▸ **Exercise objective**:
Collect each line of the records containing the string "degrees".

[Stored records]
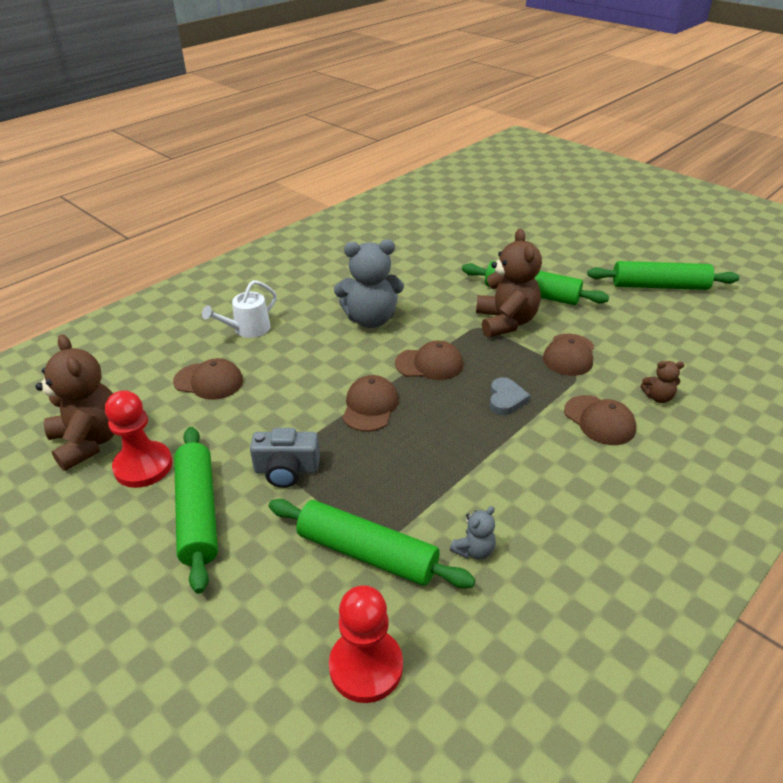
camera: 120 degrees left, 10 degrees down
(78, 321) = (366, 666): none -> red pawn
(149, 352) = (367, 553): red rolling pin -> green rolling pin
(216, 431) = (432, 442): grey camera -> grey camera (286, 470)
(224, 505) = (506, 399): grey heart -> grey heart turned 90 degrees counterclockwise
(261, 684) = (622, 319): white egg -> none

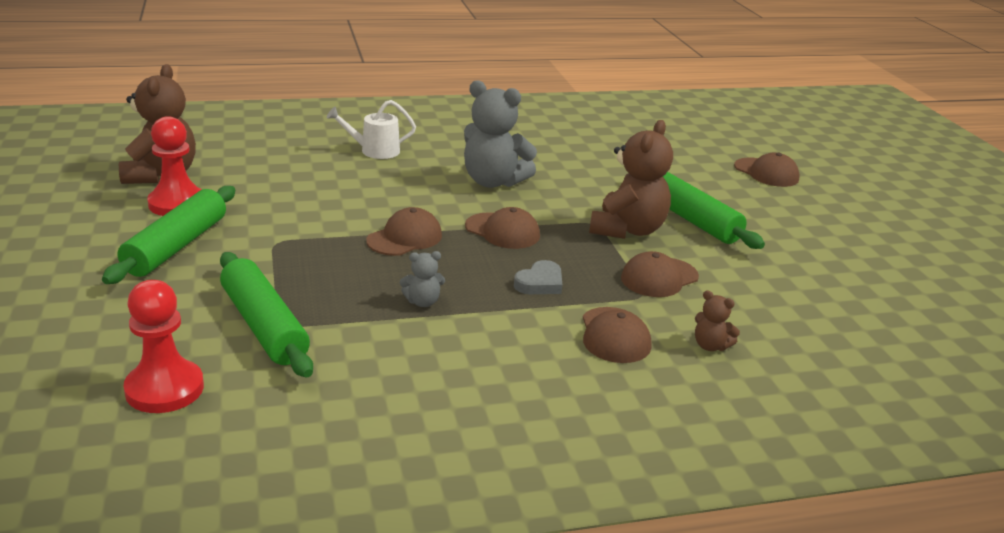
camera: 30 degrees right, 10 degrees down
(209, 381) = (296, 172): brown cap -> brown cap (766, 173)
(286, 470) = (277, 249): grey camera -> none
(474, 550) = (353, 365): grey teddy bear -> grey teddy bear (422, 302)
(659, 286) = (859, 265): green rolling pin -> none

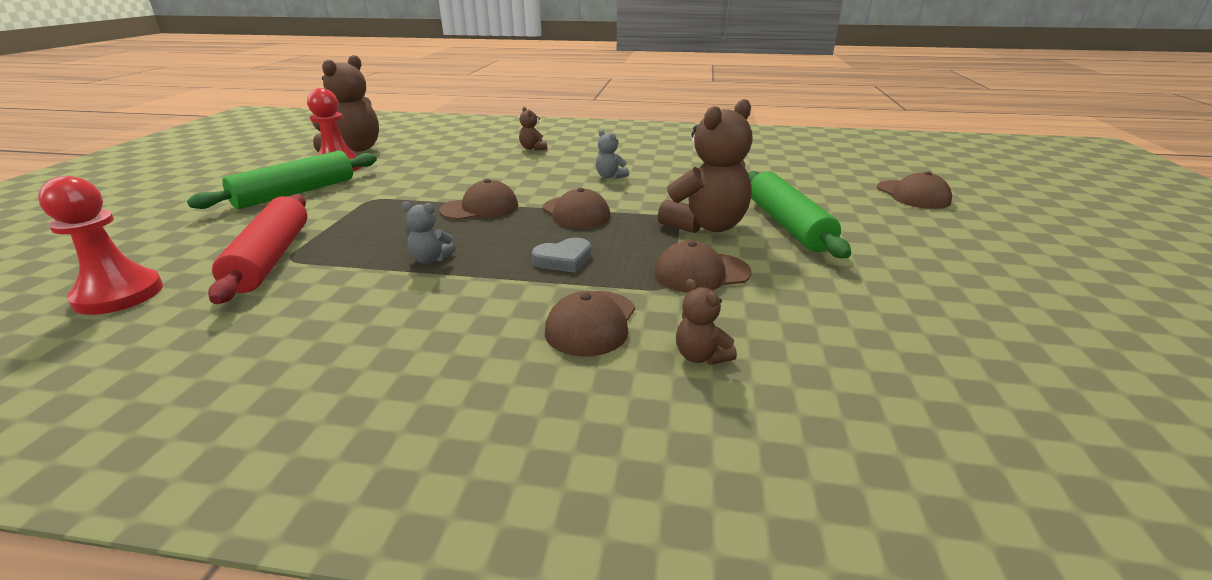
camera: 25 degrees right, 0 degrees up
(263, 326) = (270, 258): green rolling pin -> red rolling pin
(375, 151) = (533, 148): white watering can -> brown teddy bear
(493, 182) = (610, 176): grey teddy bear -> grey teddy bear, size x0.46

▸ **Solution**:
camera: 120 degrees left, 10 degrees down
(224, 505) = (506, 399): grey heart -> grey heart turned 90 degrees counterclockwise
camera: 30 degrees right, 10 degrees down
camera: 25 degrees right, 0 degrees up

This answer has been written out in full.